** Opening MATERIALS PROVIDED block **
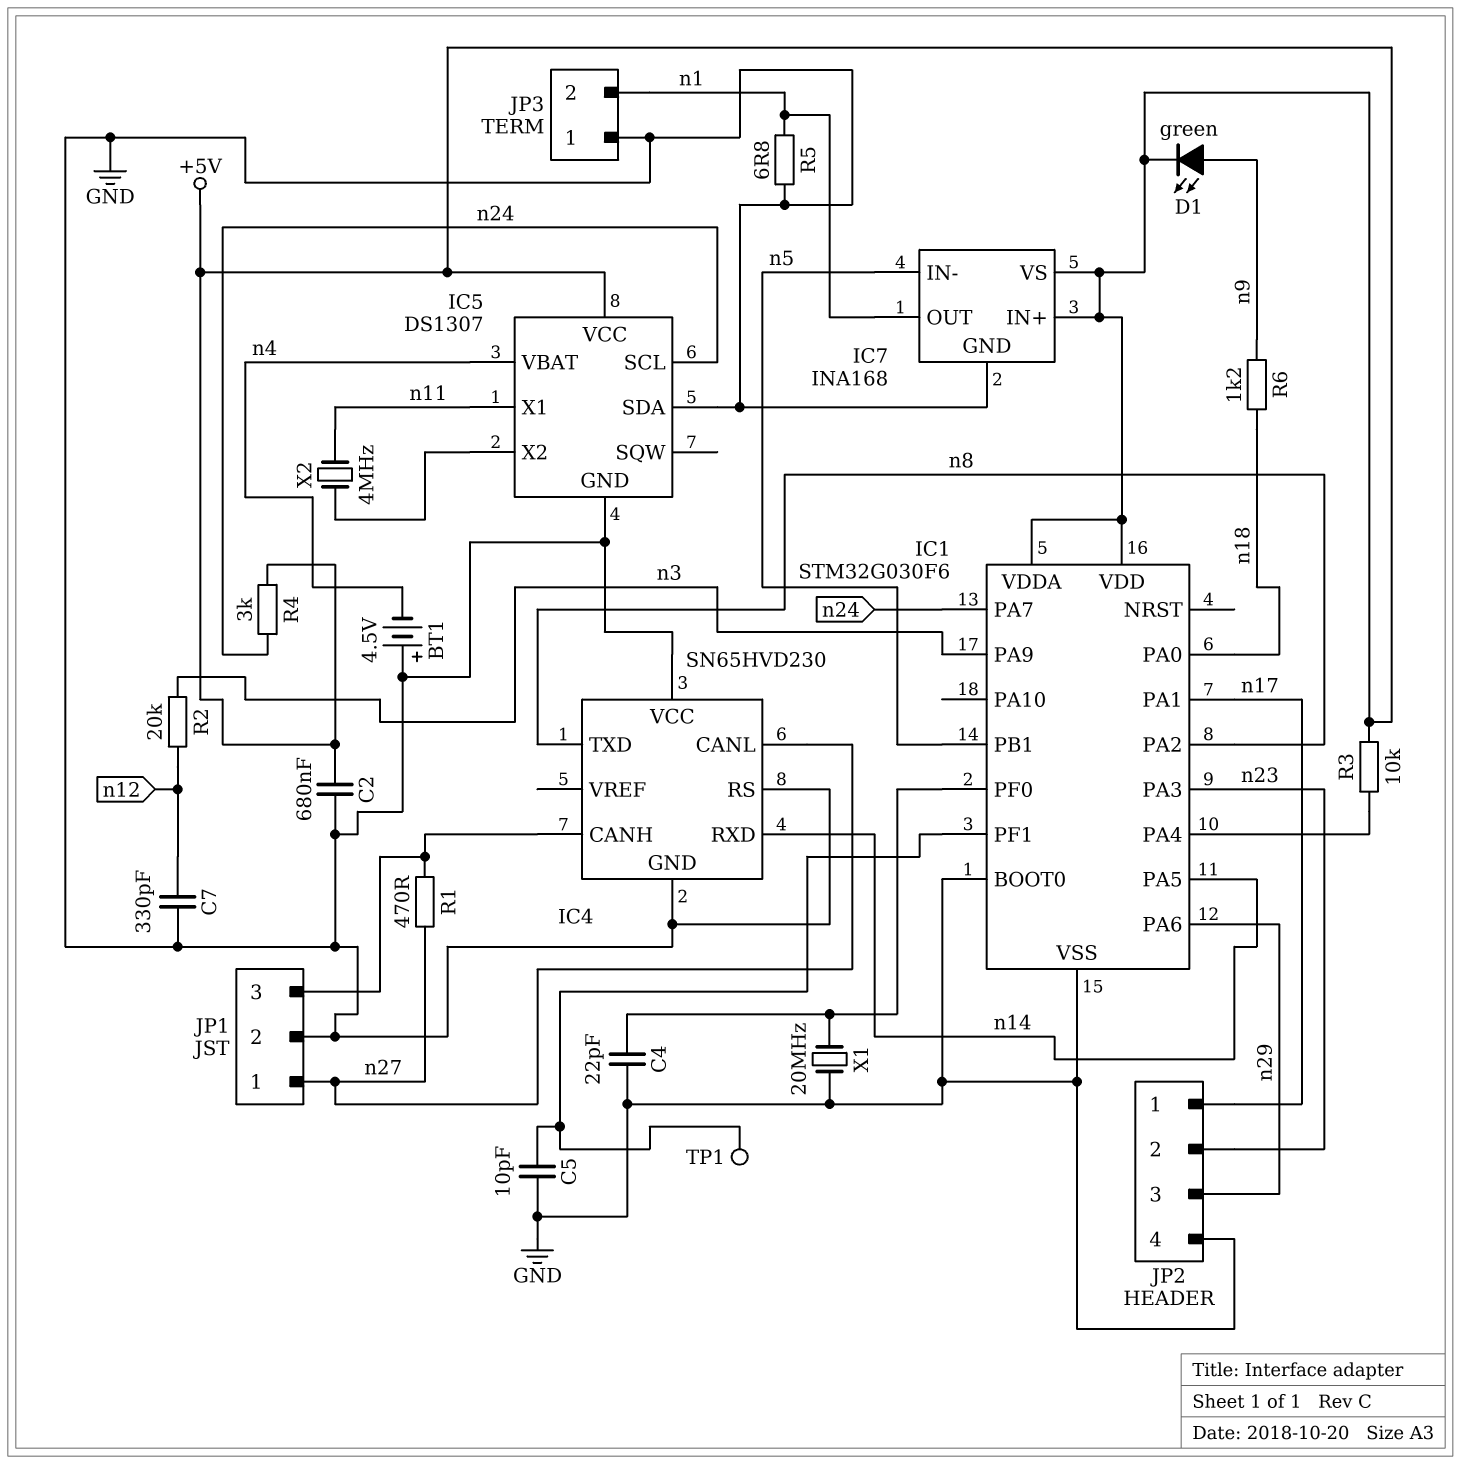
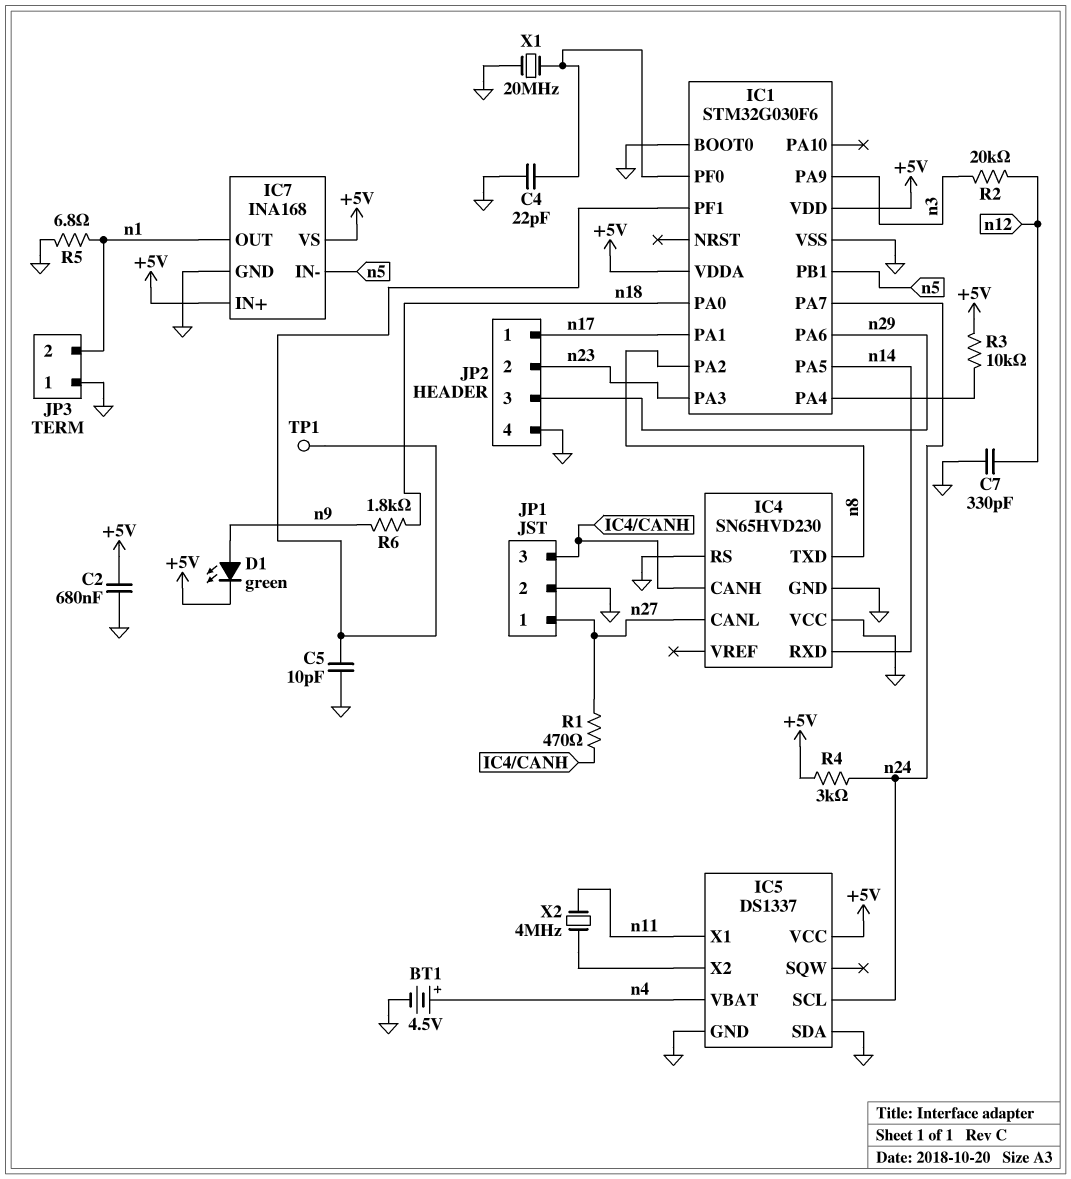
BT1: 4.5V (plus GND, minus n4) -> 4.5V (plus n4, minus GND)
IC5: DS1307 -> DS1337
R6: 1.2k (n9, n18) -> 1.8k (n9, n18)

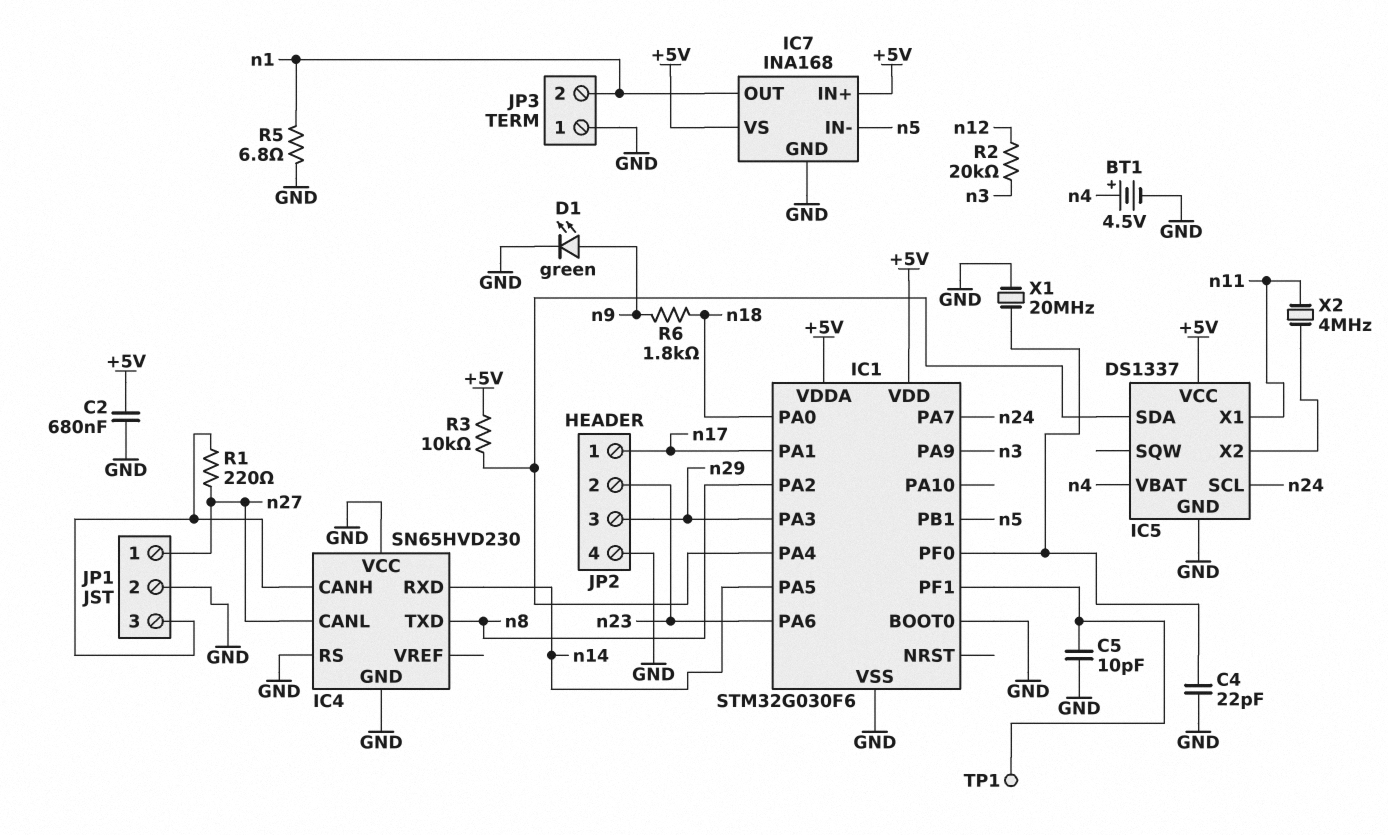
C7: 330pF (GND, n12) -> none
D1: LED green (A n9, K +5V) -> LED green (A n9, K GND)
IC1 pin PA3: n23 -> n29
IC1 pin PA6: n29 -> n23
IC5 pin SDA: GND -> IC1/PA4
R1: 470 (IC4/CANH, n27) -> 220 (IC4/CANH, n27)
R4: 3k (+5V, n24) -> none

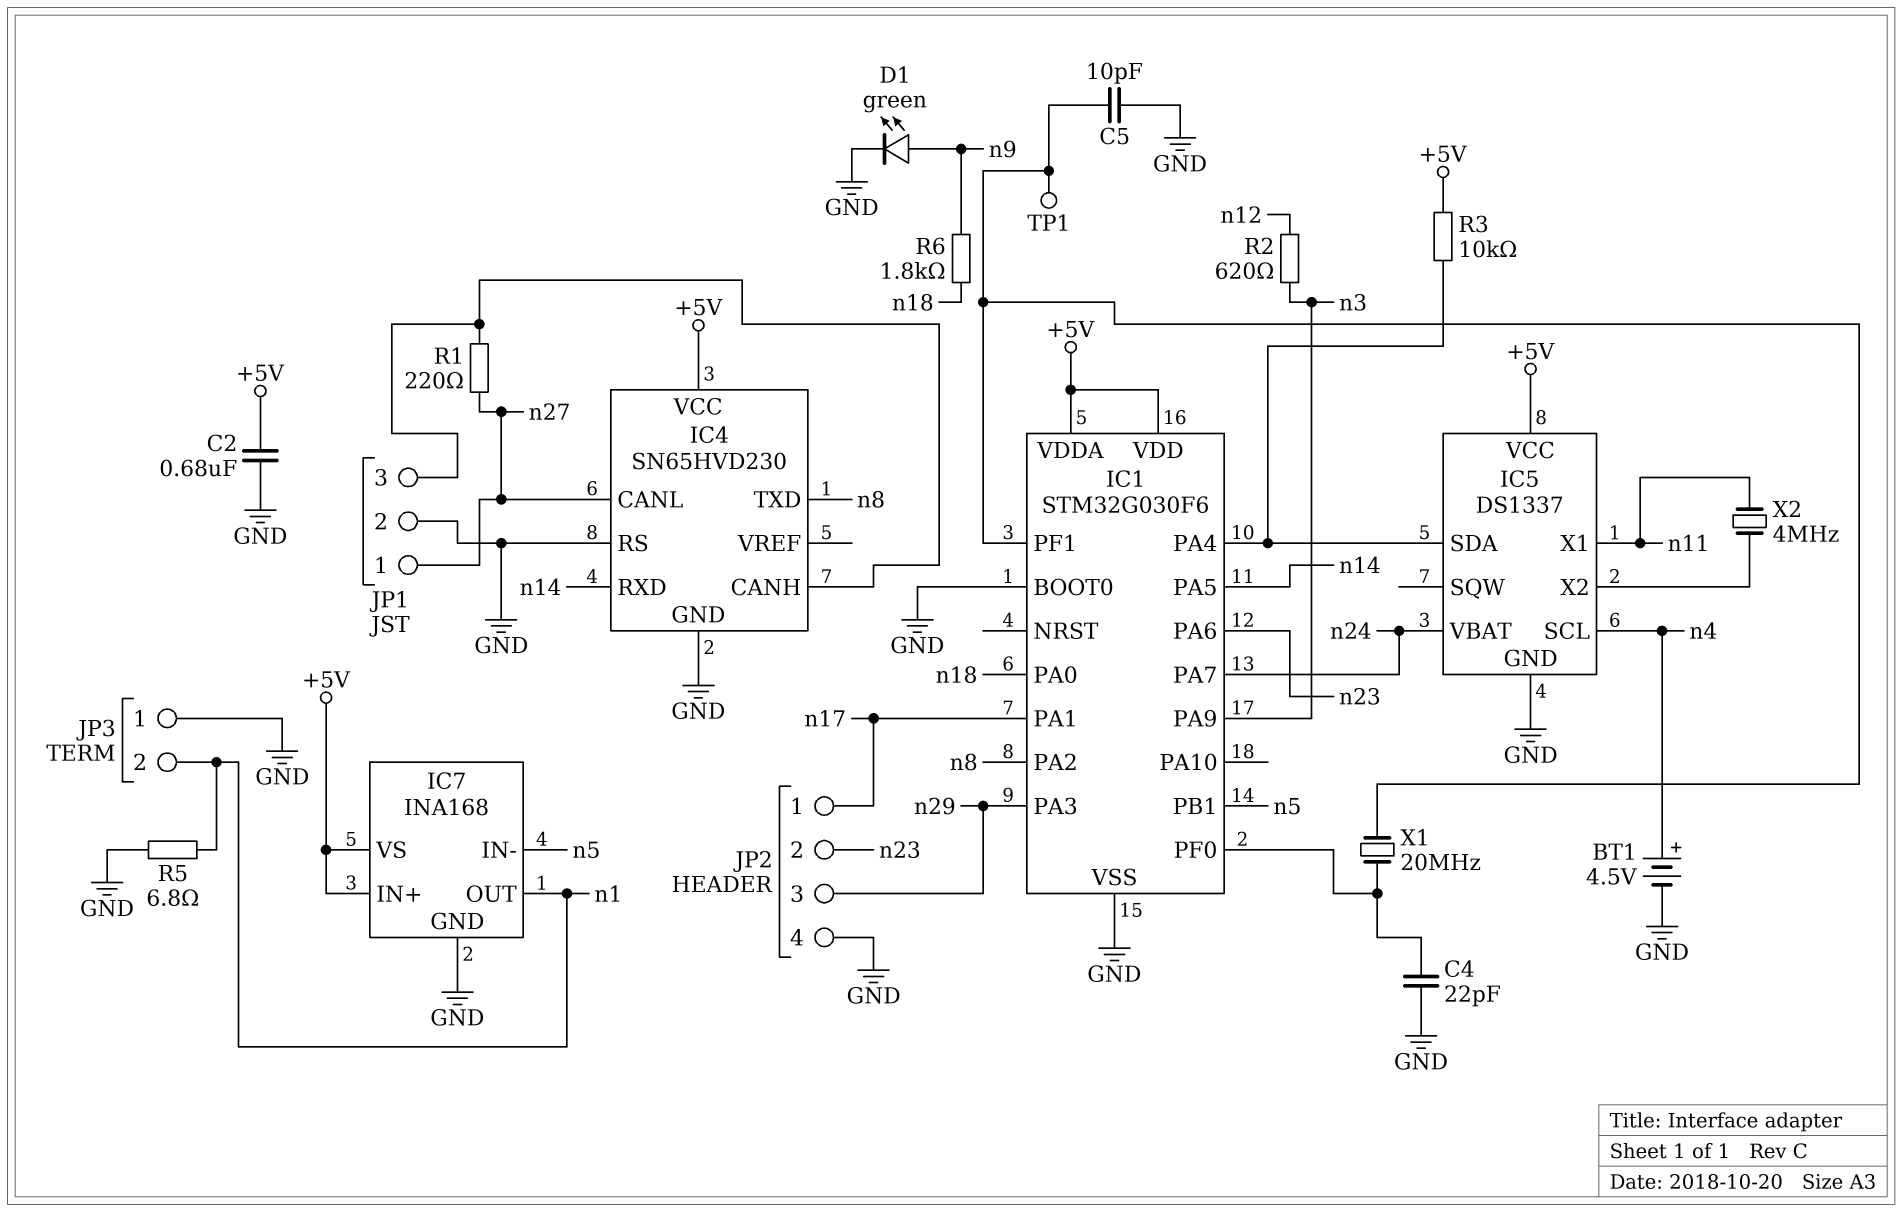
IC4 pin VCC: GND -> +5V
IC5 pin SCL: n24 -> n4
IC5 pin VBAT: n4 -> n24
R2: 20k (n3, n12) -> 620 (n3, n12)
X1: 20MHz (GND, IC1/PF0) -> 20MHz (IC1/PF0, IC1/PF1)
** Closing MATERIALS PROVIDED block **
§ WORK INSTRUCTION
What this exercise asks for is every line of the data above with the word "none".

§ ANSWER SPACE
C7: 330pF (GND, n12) -> none
R4: 3k (+5V, n24) -> none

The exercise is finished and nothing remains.